Stored data entries
───

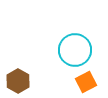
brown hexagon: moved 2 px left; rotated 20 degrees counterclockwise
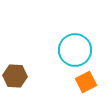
brown hexagon: moved 3 px left, 5 px up; rotated 25 degrees counterclockwise
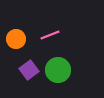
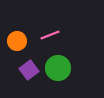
orange circle: moved 1 px right, 2 px down
green circle: moved 2 px up
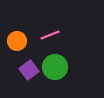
green circle: moved 3 px left, 1 px up
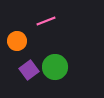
pink line: moved 4 px left, 14 px up
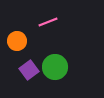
pink line: moved 2 px right, 1 px down
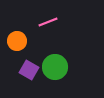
purple square: rotated 24 degrees counterclockwise
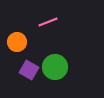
orange circle: moved 1 px down
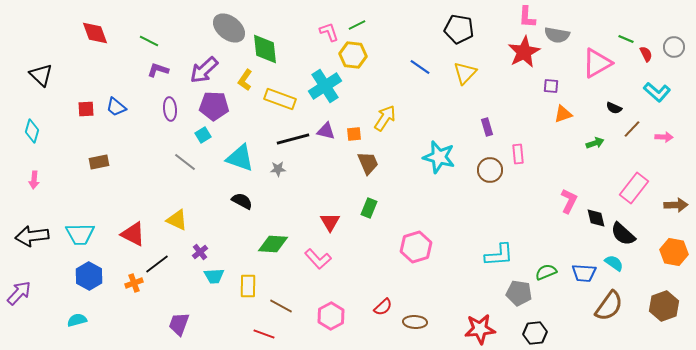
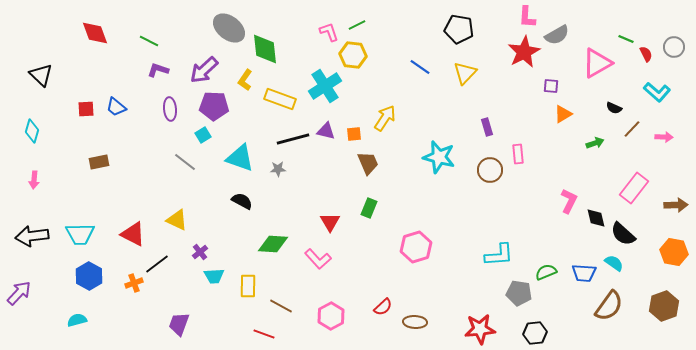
gray semicircle at (557, 35): rotated 40 degrees counterclockwise
orange triangle at (563, 114): rotated 12 degrees counterclockwise
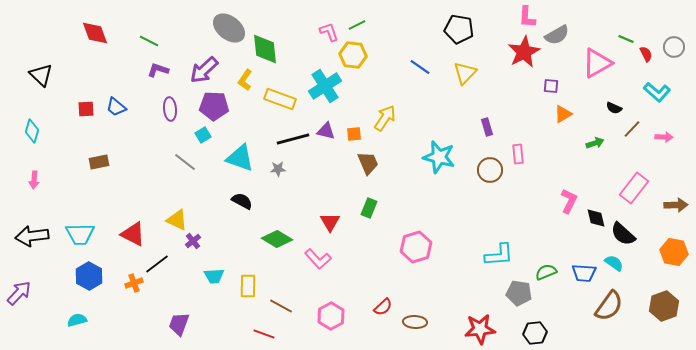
green diamond at (273, 244): moved 4 px right, 5 px up; rotated 28 degrees clockwise
purple cross at (200, 252): moved 7 px left, 11 px up
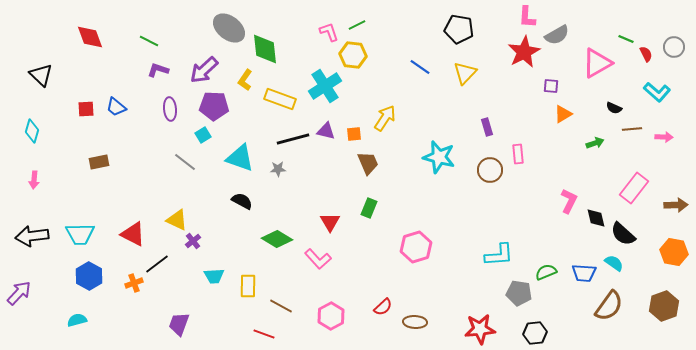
red diamond at (95, 33): moved 5 px left, 4 px down
brown line at (632, 129): rotated 42 degrees clockwise
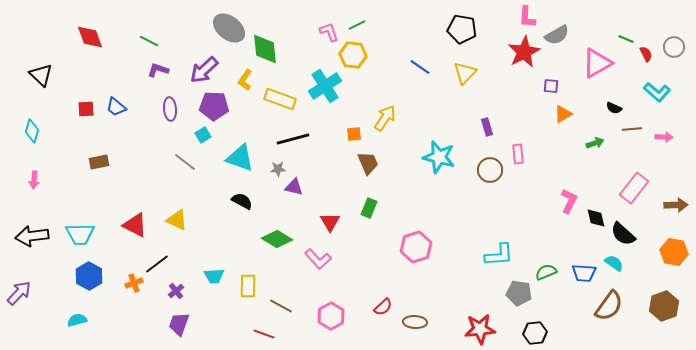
black pentagon at (459, 29): moved 3 px right
purple triangle at (326, 131): moved 32 px left, 56 px down
red triangle at (133, 234): moved 2 px right, 9 px up
purple cross at (193, 241): moved 17 px left, 50 px down
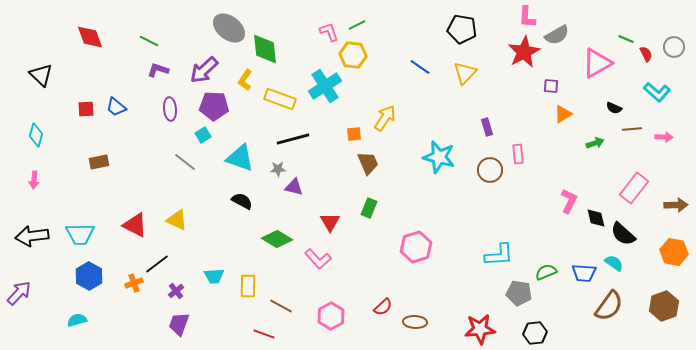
cyan diamond at (32, 131): moved 4 px right, 4 px down
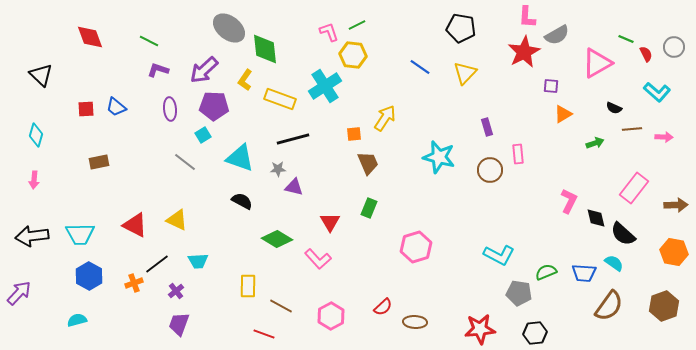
black pentagon at (462, 29): moved 1 px left, 1 px up
cyan L-shape at (499, 255): rotated 32 degrees clockwise
cyan trapezoid at (214, 276): moved 16 px left, 15 px up
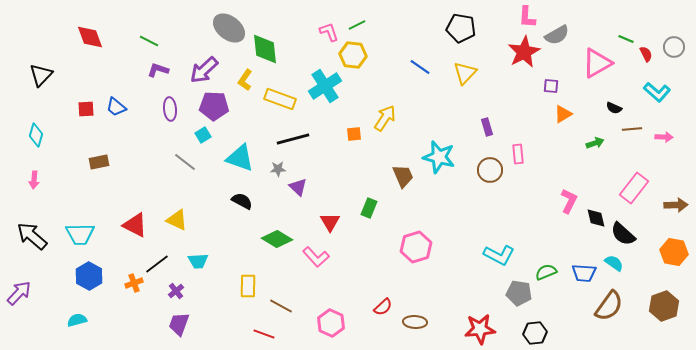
black triangle at (41, 75): rotated 30 degrees clockwise
brown trapezoid at (368, 163): moved 35 px right, 13 px down
purple triangle at (294, 187): moved 4 px right; rotated 30 degrees clockwise
black arrow at (32, 236): rotated 48 degrees clockwise
pink L-shape at (318, 259): moved 2 px left, 2 px up
pink hexagon at (331, 316): moved 7 px down; rotated 8 degrees counterclockwise
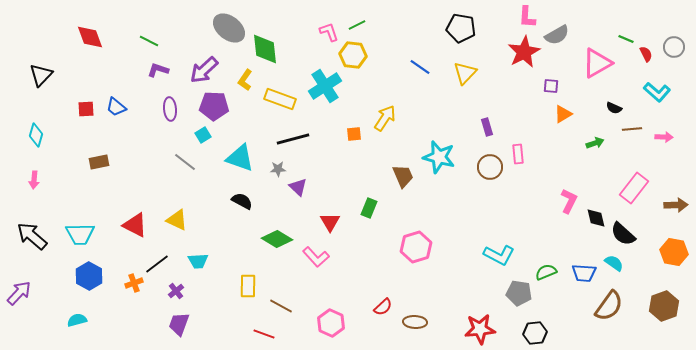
brown circle at (490, 170): moved 3 px up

───

Job:
Can you pull every change note out of the listing, copying each line word for word and leaving out the picture lines?

Answer to this problem:
brown hexagon: moved 2 px left; rotated 20 degrees counterclockwise
brown hexagon: moved 3 px left, 5 px up; rotated 25 degrees counterclockwise
orange circle: moved 1 px right, 2 px down
green circle: moved 2 px up
green circle: moved 3 px left, 1 px up
pink line: moved 4 px left, 14 px up
pink line: moved 2 px right, 1 px down
purple square: rotated 24 degrees counterclockwise
orange circle: moved 1 px down
gray semicircle at (557, 35): rotated 40 degrees counterclockwise
orange triangle at (563, 114): rotated 12 degrees counterclockwise
green diamond at (273, 244): moved 4 px right, 5 px up; rotated 28 degrees clockwise
purple cross at (200, 252): moved 7 px left, 11 px up
red diamond at (95, 33): moved 5 px left, 4 px down
brown line at (632, 129): rotated 42 degrees clockwise
black pentagon at (459, 29): moved 3 px right
purple triangle at (326, 131): moved 32 px left, 56 px down
red triangle at (133, 234): moved 2 px right, 9 px up
purple cross at (193, 241): moved 17 px left, 50 px down
cyan diamond at (32, 131): moved 4 px right, 4 px down
black pentagon at (462, 29): moved 1 px left, 1 px up
cyan L-shape at (499, 255): rotated 32 degrees clockwise
cyan trapezoid at (214, 276): moved 16 px left, 15 px up
black triangle at (41, 75): rotated 30 degrees clockwise
brown trapezoid at (368, 163): moved 35 px right, 13 px down
purple triangle at (294, 187): moved 4 px right; rotated 30 degrees clockwise
black arrow at (32, 236): rotated 48 degrees clockwise
pink L-shape at (318, 259): moved 2 px left, 2 px up
pink hexagon at (331, 316): moved 7 px down; rotated 8 degrees counterclockwise
brown circle at (490, 170): moved 3 px up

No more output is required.